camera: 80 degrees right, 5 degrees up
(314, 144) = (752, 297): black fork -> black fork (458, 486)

┄┄┄┄┄┄┄┄┄┄

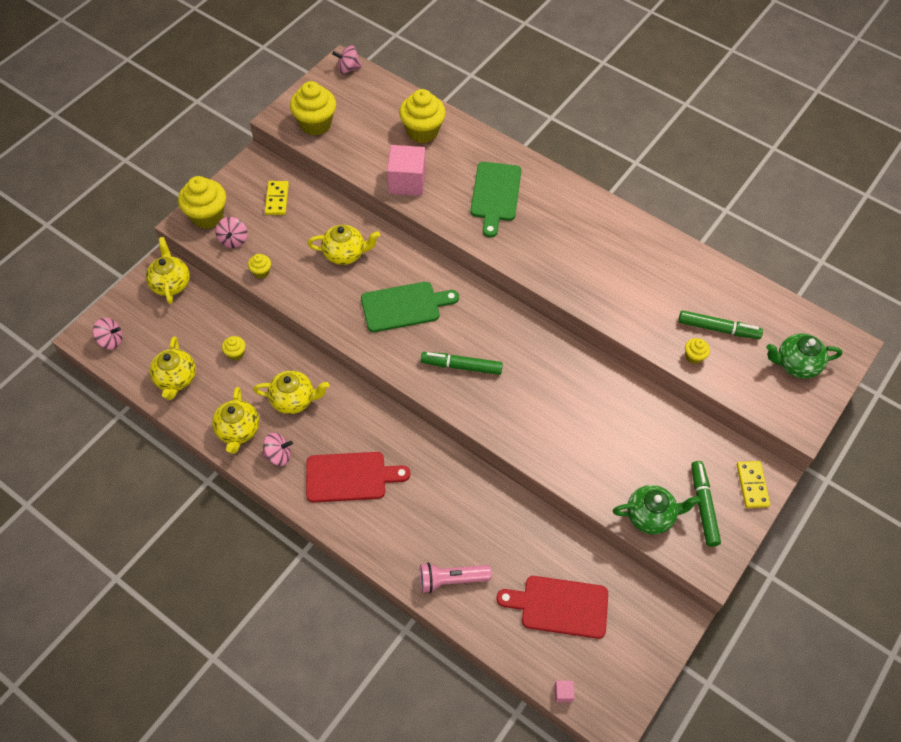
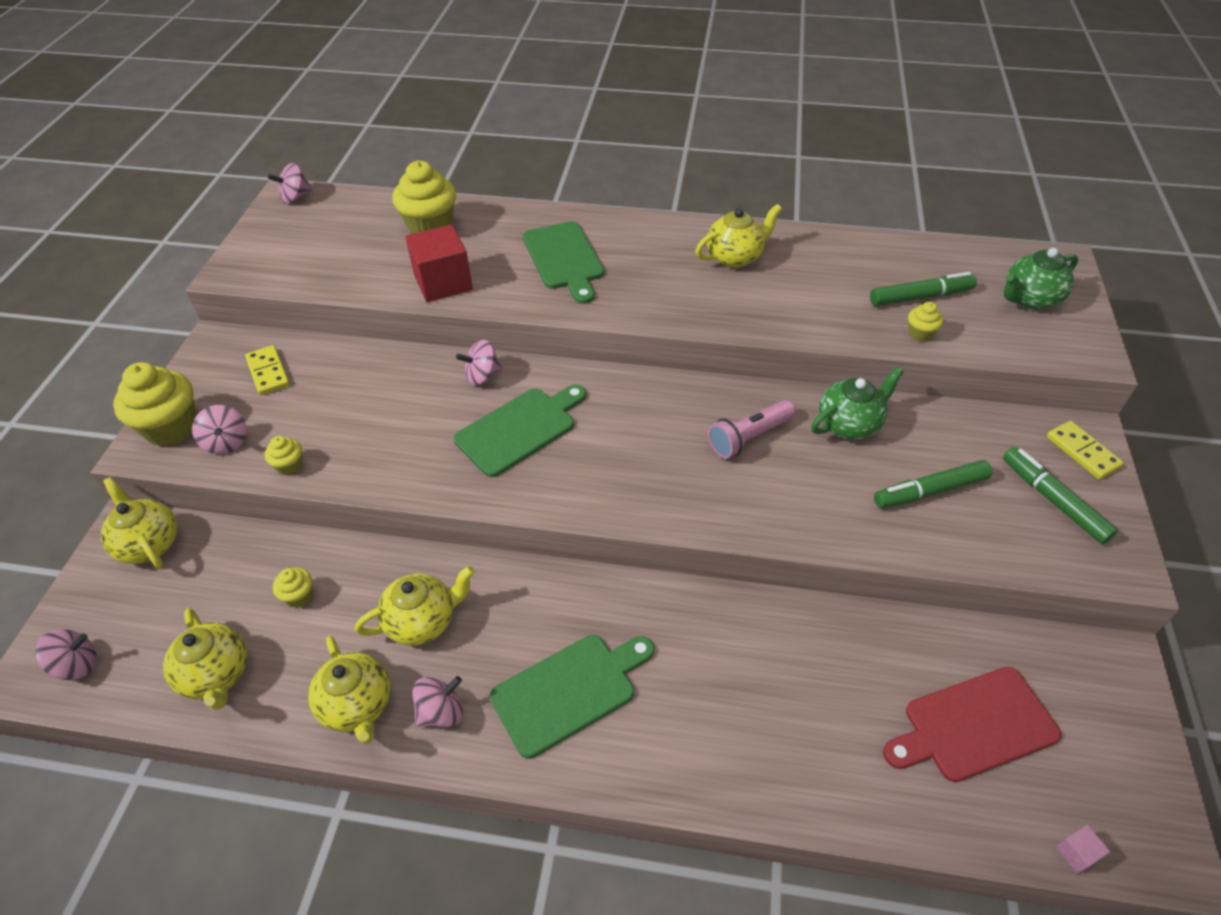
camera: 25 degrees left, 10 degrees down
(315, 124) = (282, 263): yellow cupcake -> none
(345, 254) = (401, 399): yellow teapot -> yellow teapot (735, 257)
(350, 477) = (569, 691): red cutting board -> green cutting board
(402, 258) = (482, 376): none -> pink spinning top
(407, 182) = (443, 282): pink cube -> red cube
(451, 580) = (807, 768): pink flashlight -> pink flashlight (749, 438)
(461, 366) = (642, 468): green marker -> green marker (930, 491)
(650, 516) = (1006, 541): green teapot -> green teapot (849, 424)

┄┄┄┄┄┄┄┄┄┄

What is expected: Transcribe the records above from the line holding "(451, 580) = (807, 768): pink" down to the line holding "(650, 516) = (1006, 541): green", inclusive, without adding anything.

Exercise solution:
(451, 580) = (807, 768): pink flashlight -> pink flashlight (749, 438)
(461, 366) = (642, 468): green marker -> green marker (930, 491)
(650, 516) = (1006, 541): green teapot -> green teapot (849, 424)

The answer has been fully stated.